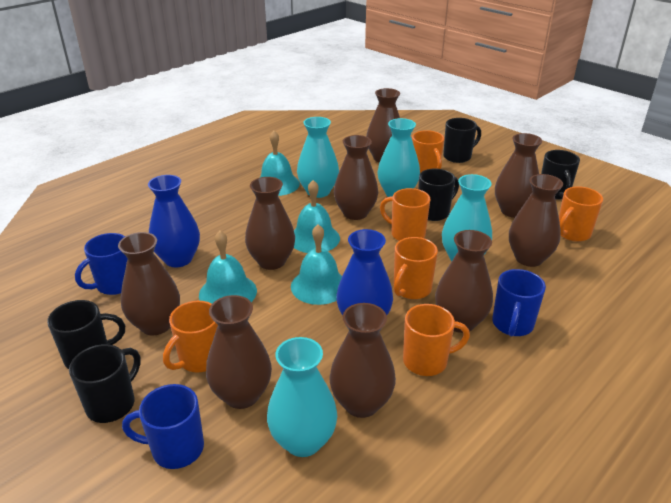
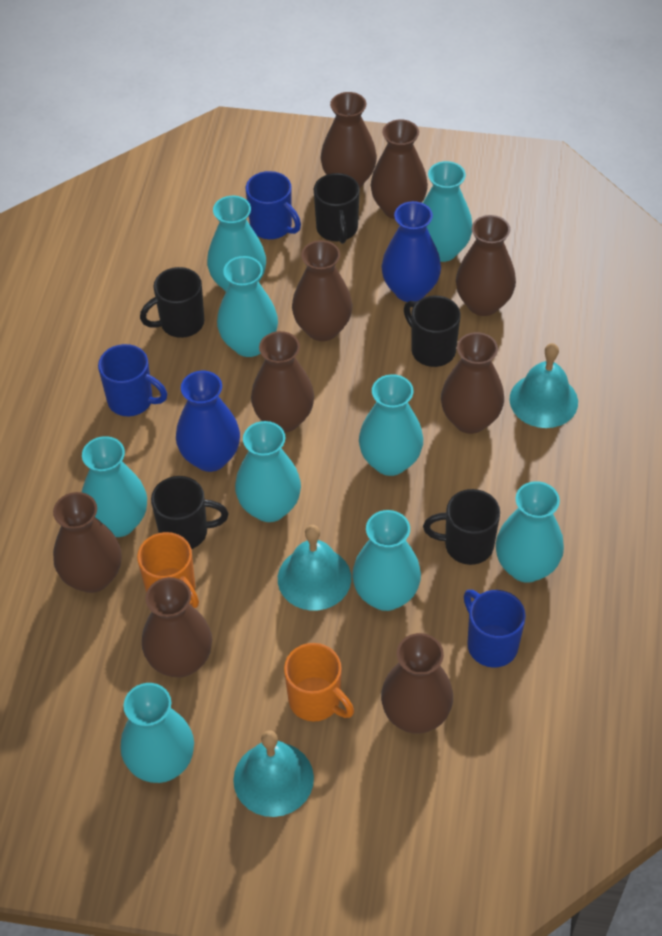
orange mug: 6 -> 2
turquoise bell: 4 -> 3
turquoise vase: 4 -> 9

• Your instructions:
Print the material above exactly as it appears, but not its pictures.

• The completed task:
orange mug: 6 -> 2
turquoise bell: 4 -> 3
turquoise vase: 4 -> 9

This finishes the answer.